Data extracted from a collection
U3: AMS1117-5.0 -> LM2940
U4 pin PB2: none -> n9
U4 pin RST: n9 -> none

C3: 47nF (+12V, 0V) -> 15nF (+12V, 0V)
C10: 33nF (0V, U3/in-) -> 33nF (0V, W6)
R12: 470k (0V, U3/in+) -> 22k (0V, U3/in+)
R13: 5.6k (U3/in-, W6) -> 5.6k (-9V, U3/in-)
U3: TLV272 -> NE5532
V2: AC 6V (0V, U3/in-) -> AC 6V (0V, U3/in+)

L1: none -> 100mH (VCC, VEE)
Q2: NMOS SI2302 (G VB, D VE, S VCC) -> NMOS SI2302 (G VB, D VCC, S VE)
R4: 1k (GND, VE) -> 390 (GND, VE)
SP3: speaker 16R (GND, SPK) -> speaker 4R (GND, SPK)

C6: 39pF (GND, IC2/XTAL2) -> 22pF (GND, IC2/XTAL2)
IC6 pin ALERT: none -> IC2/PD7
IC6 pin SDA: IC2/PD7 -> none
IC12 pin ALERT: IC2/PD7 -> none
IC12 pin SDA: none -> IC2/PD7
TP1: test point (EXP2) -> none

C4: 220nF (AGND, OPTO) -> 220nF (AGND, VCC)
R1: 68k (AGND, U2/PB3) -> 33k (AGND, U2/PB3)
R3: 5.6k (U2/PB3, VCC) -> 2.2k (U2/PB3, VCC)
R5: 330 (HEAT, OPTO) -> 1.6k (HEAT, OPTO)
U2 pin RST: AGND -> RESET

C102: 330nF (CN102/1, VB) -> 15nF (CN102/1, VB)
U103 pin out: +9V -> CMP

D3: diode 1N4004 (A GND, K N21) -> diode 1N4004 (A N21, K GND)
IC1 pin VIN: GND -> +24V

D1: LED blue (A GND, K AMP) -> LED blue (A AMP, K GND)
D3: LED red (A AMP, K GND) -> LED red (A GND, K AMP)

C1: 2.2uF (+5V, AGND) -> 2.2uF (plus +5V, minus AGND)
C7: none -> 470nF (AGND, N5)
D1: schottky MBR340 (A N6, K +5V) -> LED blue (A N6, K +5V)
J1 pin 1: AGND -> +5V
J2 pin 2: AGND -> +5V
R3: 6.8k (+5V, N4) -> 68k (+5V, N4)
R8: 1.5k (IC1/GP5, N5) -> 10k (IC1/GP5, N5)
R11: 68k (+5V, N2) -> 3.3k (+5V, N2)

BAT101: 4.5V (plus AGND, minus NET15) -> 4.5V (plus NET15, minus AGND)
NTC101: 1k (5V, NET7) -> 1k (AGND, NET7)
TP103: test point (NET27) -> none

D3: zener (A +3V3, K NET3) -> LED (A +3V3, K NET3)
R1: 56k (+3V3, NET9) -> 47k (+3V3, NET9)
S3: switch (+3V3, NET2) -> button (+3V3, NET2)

### The problem
Would you write the records out again, word for word?

### The answer
U3: AMS1117-5.0 -> LM2940
U4 pin PB2: none -> n9
U4 pin RST: n9 -> none

C3: 47nF (+12V, 0V) -> 15nF (+12V, 0V)
C10: 33nF (0V, U3/in-) -> 33nF (0V, W6)
R12: 470k (0V, U3/in+) -> 22k (0V, U3/in+)
R13: 5.6k (U3/in-, W6) -> 5.6k (-9V, U3/in-)
U3: TLV272 -> NE5532
V2: AC 6V (0V, U3/in-) -> AC 6V (0V, U3/in+)

L1: none -> 100mH (VCC, VEE)
Q2: NMOS SI2302 (G VB, D VE, S VCC) -> NMOS SI2302 (G VB, D VCC, S VE)
R4: 1k (GND, VE) -> 390 (GND, VE)
SP3: speaker 16R (GND, SPK) -> speaker 4R (GND, SPK)

C6: 39pF (GND, IC2/XTAL2) -> 22pF (GND, IC2/XTAL2)
IC6 pin ALERT: none -> IC2/PD7
IC6 pin SDA: IC2/PD7 -> none
IC12 pin ALERT: IC2/PD7 -> none
IC12 pin SDA: none -> IC2/PD7
TP1: test point (EXP2) -> none

C4: 220nF (AGND, OPTO) -> 220nF (AGND, VCC)
R1: 68k (AGND, U2/PB3) -> 33k (AGND, U2/PB3)
R3: 5.6k (U2/PB3, VCC) -> 2.2k (U2/PB3, VCC)
R5: 330 (HEAT, OPTO) -> 1.6k (HEAT, OPTO)
U2 pin RST: AGND -> RESET

C102: 330nF (CN102/1, VB) -> 15nF (CN102/1, VB)
U103 pin out: +9V -> CMP

D3: diode 1N4004 (A GND, K N21) -> diode 1N4004 (A N21, K GND)
IC1 pin VIN: GND -> +24V

D1: LED blue (A GND, K AMP) -> LED blue (A AMP, K GND)
D3: LED red (A AMP, K GND) -> LED red (A GND, K AMP)

C1: 2.2uF (+5V, AGND) -> 2.2uF (plus +5V, minus AGND)
C7: none -> 470nF (AGND, N5)
D1: schottky MBR340 (A N6, K +5V) -> LED blue (A N6, K +5V)
J1 pin 1: AGND -> +5V
J2 pin 2: AGND -> +5V
R3: 6.8k (+5V, N4) -> 68k (+5V, N4)
R8: 1.5k (IC1/GP5, N5) -> 10k (IC1/GP5, N5)
R11: 68k (+5V, N2) -> 3.3k (+5V, N2)

BAT101: 4.5V (plus AGND, minus NET15) -> 4.5V (plus NET15, minus AGND)
NTC101: 1k (5V, NET7) -> 1k (AGND, NET7)
TP103: test point (NET27) -> none

D3: zener (A +3V3, K NET3) -> LED (A +3V3, K NET3)
R1: 56k (+3V3, NET9) -> 47k (+3V3, NET9)
S3: switch (+3V3, NET2) -> button (+3V3, NET2)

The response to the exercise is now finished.